**Exercise requirements:** Your task is to transcribe all of the records exactly and leave out the pictures.

**Data for review:**

───

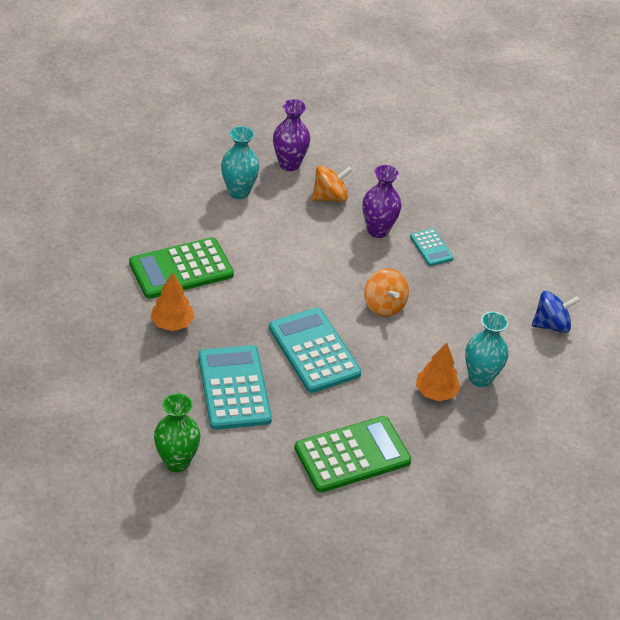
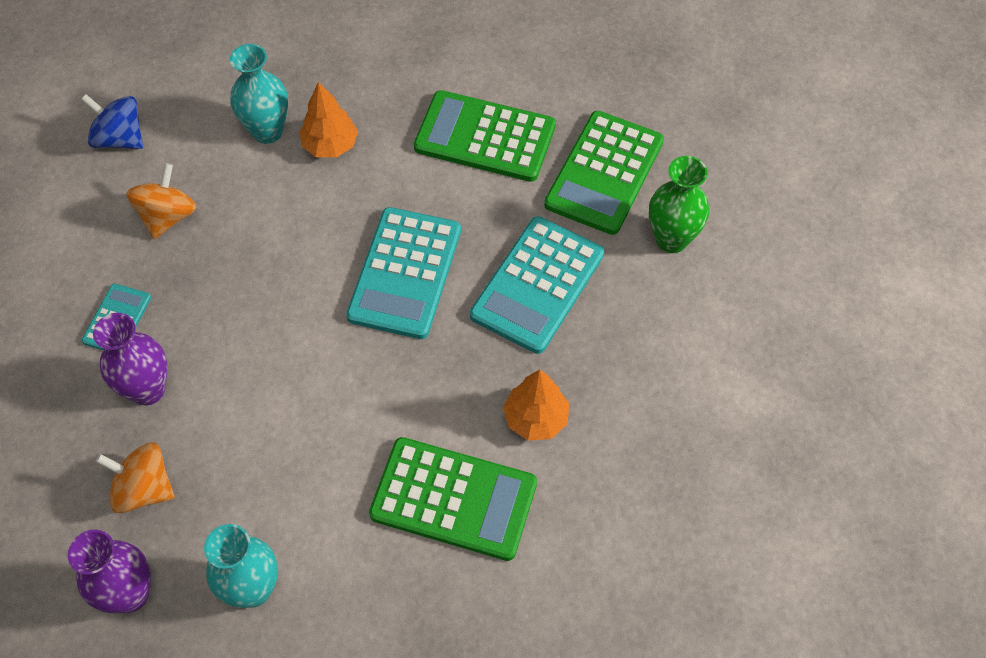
camera: 135 degrees left, 15 degrees up
(256, 478) = (604, 173): none -> green calculator
(384, 305) = (265, 278): orange spinning top -> orange spinning top (167, 216)

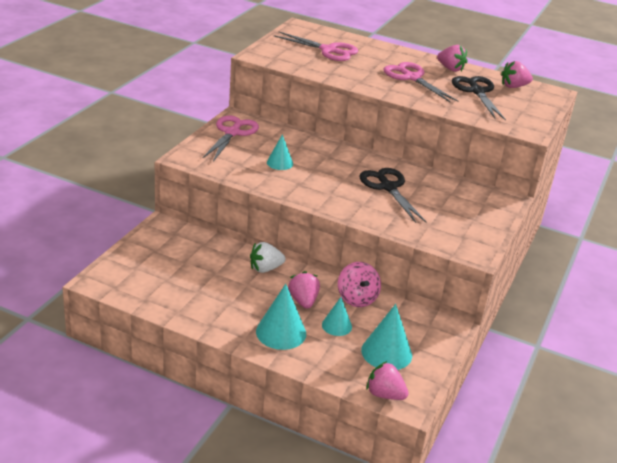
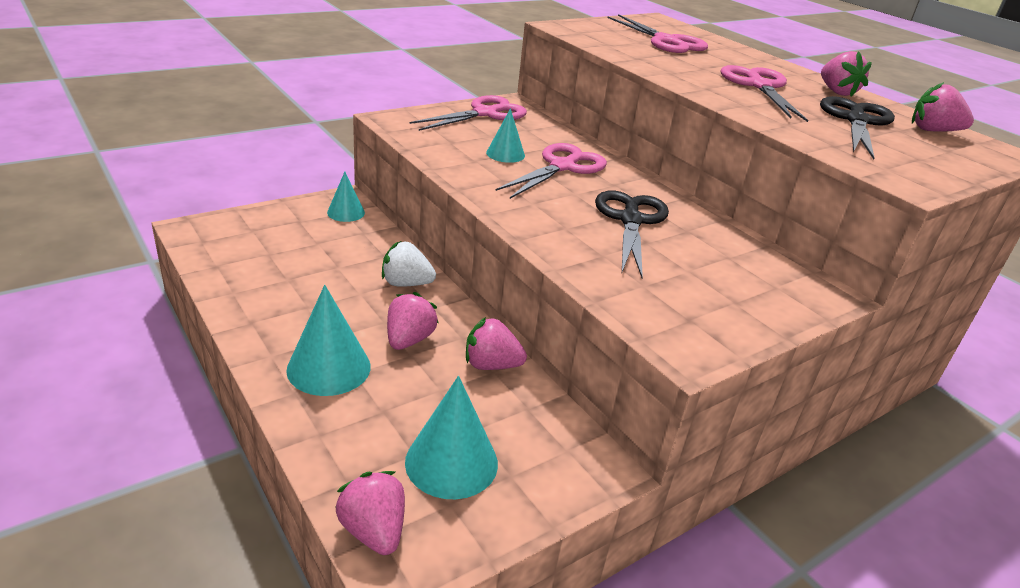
camera: 30 degrees right, 0 degrees up
(319, 161) = (562, 167): none -> pink scissors
(336, 325) = (418, 390): turquoise cone -> turquoise cone (346, 212)
(357, 298) = (491, 365): pink spinning top -> pink strawberry

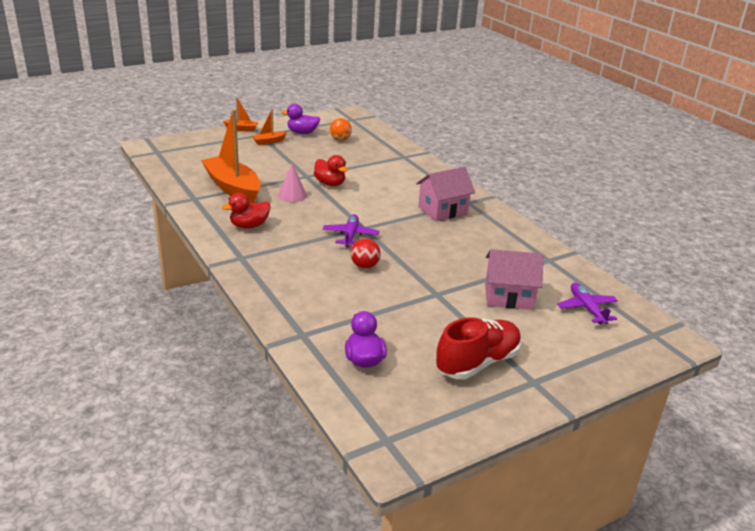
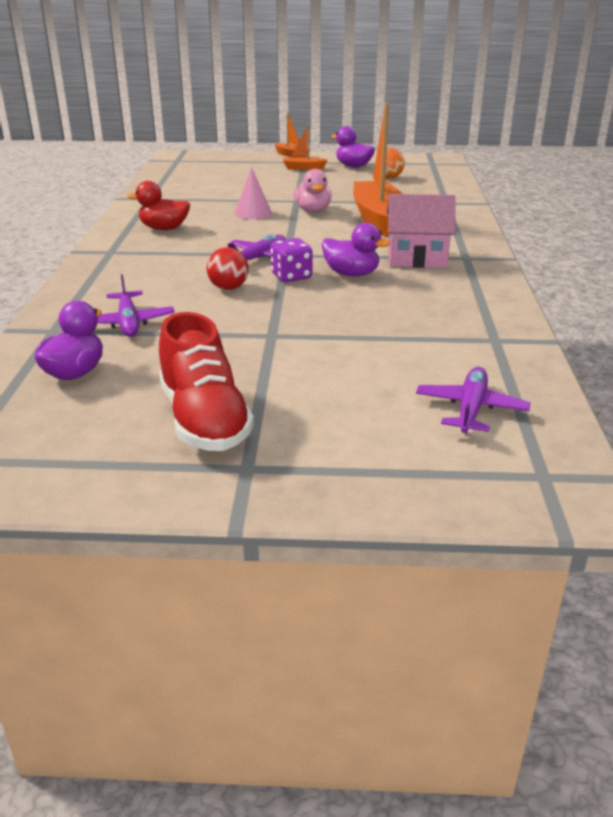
camera: 35 degrees right, 0 degrees up
(233, 188) = (201, 197): orange boat -> orange boat (378, 219)
(330, 183) = (313, 211): red duck -> pink duck
(342, 312) = (128, 322): none -> purple plane
(390, 245) = (291, 276): none -> purple dice
(422, 233) = (351, 274): none -> purple duck
(477, 363) = (204, 420): red shoe -> red shoe turned 75 degrees clockwise
(508, 296) = (367, 363): pink house -> none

───

**Exercise response:**
camera: 135 degrees left, 15 degrees up
(256, 478) = (604, 173): none -> green calculator
(384, 305) = (265, 278): orange spinning top -> orange spinning top (167, 216)

camera: 30 degrees right, 0 degrees up
(319, 161) = (562, 167): none -> pink scissors
(336, 325) = (418, 390): turquoise cone -> turquoise cone (346, 212)
(357, 298) = (491, 365): pink spinning top -> pink strawberry

camera: 35 degrees right, 0 degrees up
(233, 188) = (201, 197): orange boat -> orange boat (378, 219)
(330, 183) = (313, 211): red duck -> pink duck
(342, 312) = (128, 322): none -> purple plane
(390, 245) = (291, 276): none -> purple dice
(422, 233) = (351, 274): none -> purple duck
(477, 363) = (204, 420): red shoe -> red shoe turned 75 degrees clockwise
(508, 296) = (367, 363): pink house -> none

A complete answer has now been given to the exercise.